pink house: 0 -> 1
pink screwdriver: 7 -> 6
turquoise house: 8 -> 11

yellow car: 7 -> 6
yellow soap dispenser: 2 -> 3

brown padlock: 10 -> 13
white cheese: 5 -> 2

---

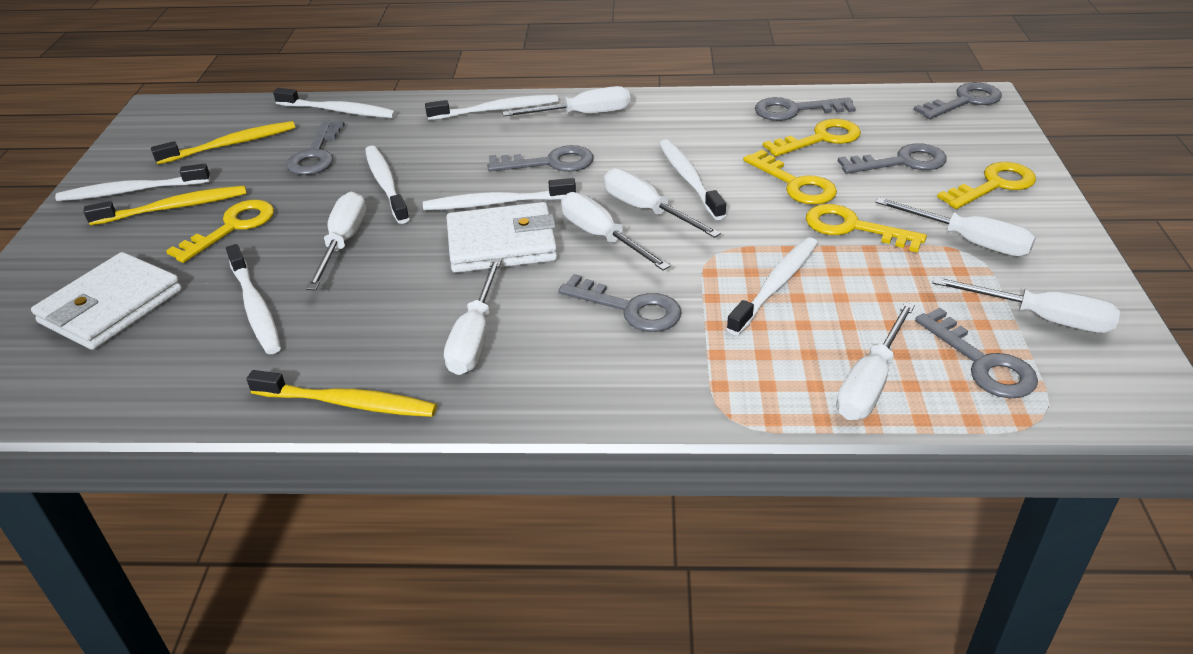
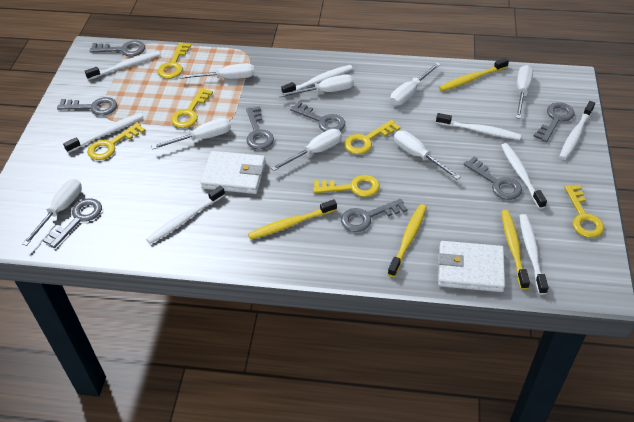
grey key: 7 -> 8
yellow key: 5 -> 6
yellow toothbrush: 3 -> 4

...

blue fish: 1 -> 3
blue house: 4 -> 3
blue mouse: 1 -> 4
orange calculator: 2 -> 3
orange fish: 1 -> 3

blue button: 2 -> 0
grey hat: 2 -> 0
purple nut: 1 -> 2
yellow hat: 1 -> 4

● Exercise directions: As you read the records above, find each line that contains "house" and copy it.

● Response box:
pink house: 0 -> 1
turquoise house: 8 -> 11
blue house: 4 -> 3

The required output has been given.